■ **Instructions to follow**
If a line of the records contains the string "AUDIO", copy it out.

(Detected change data)
● ● ● ● ● ● ●

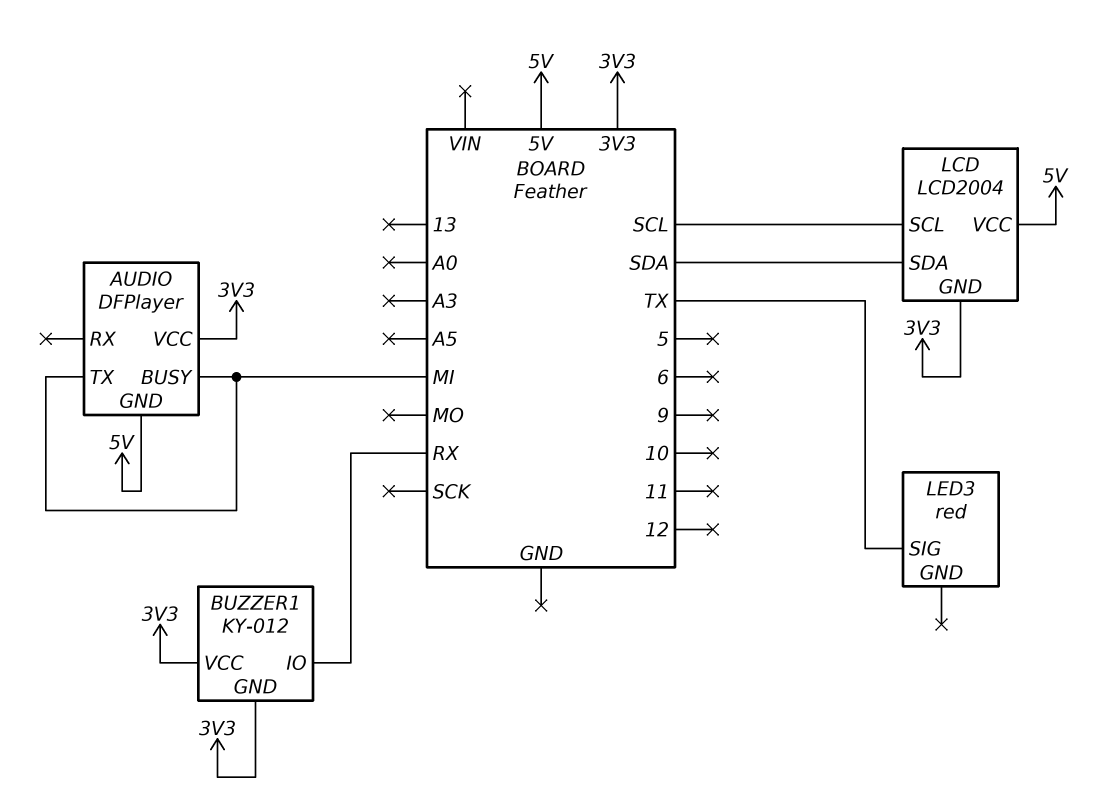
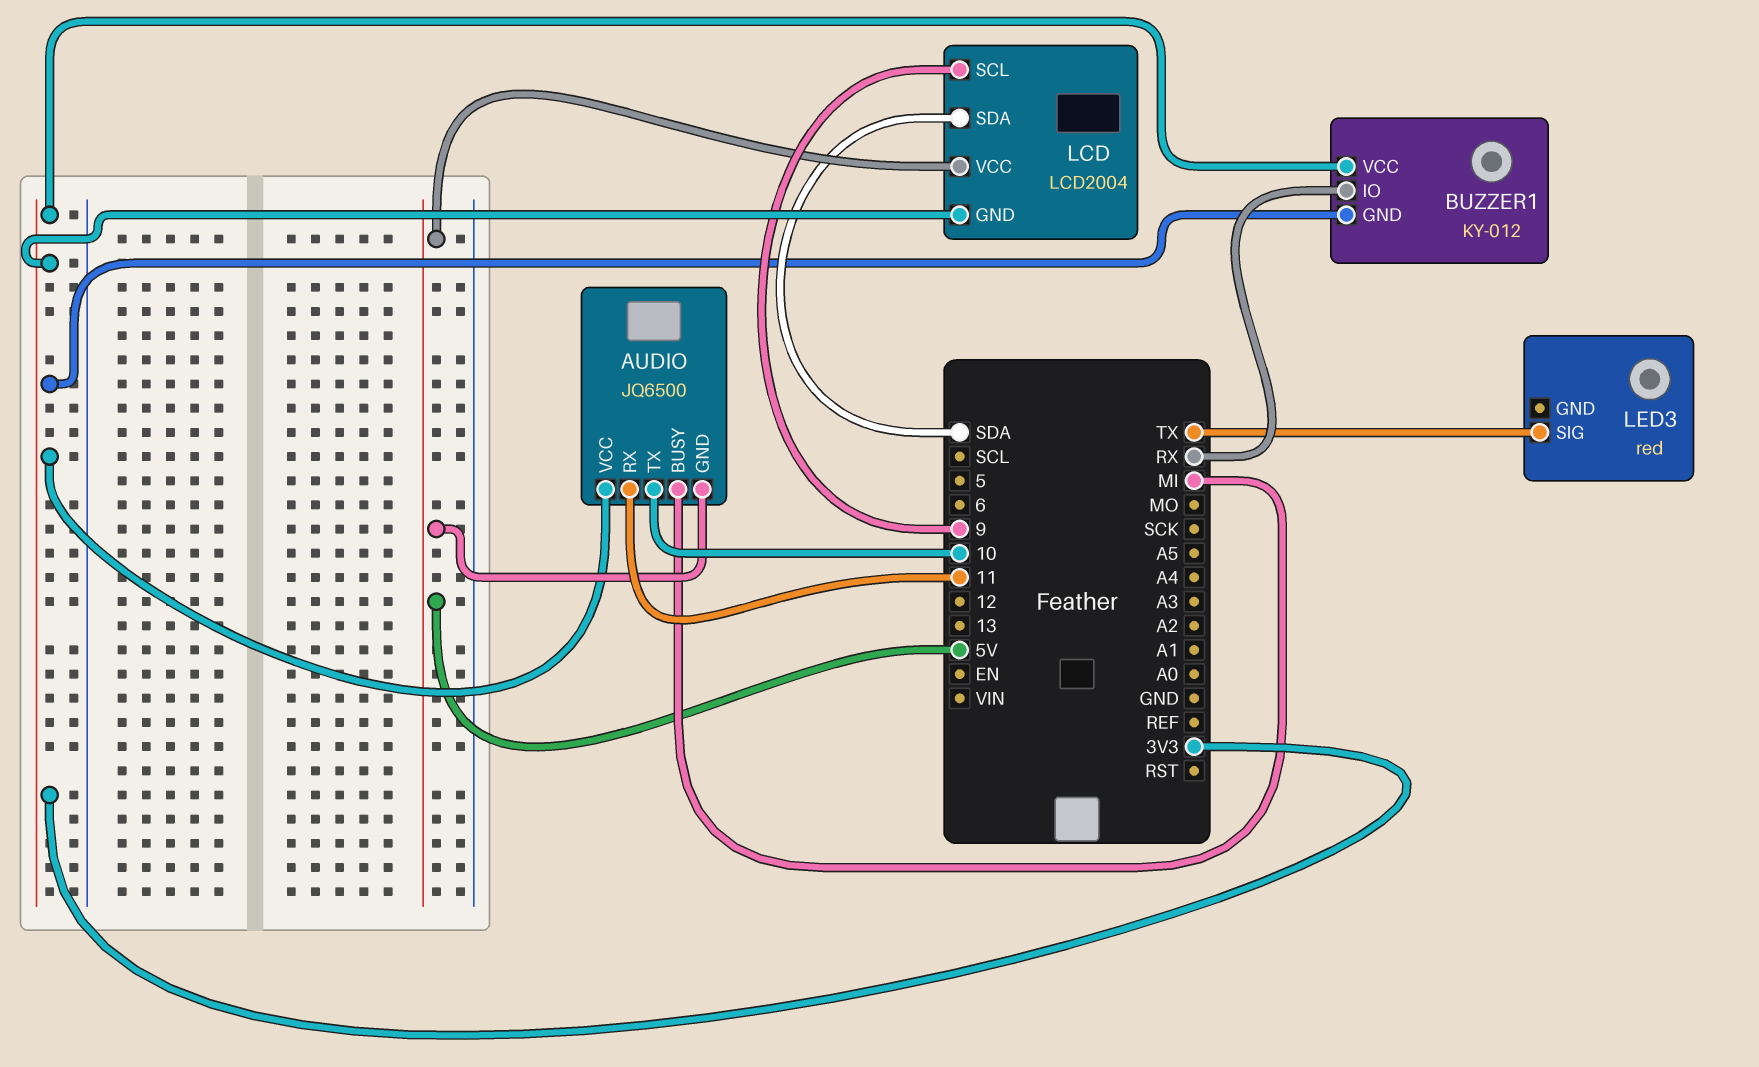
AUDIO: DFPlayer -> JQ6500
AUDIO pin RX: none -> 11
AUDIO pin TX: MI -> 10
LCD pin SCL: SCL -> 9

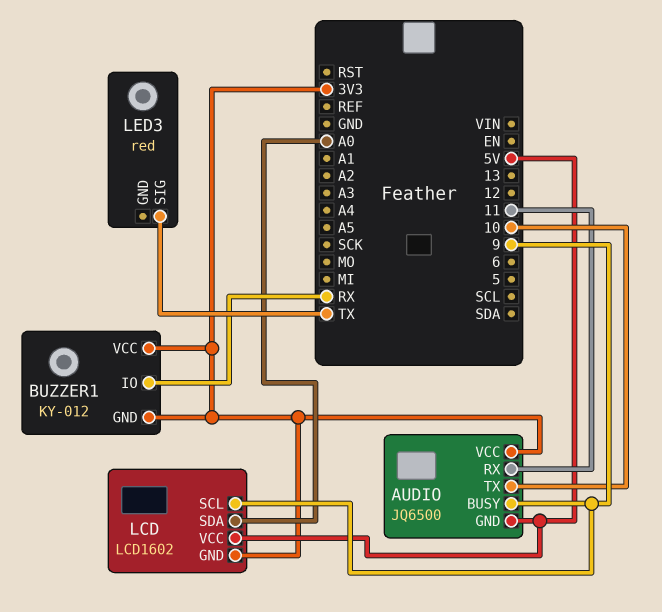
AUDIO pin BUSY: MI -> 9
LCD: LCD2004 -> LCD1602
LCD pin SDA: SDA -> A0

● ● ● ● ● ● ●

■ **Expected output**
AUDIO: DFPlayer -> JQ6500
AUDIO pin RX: none -> 11
AUDIO pin TX: MI -> 10
AUDIO pin BUSY: MI -> 9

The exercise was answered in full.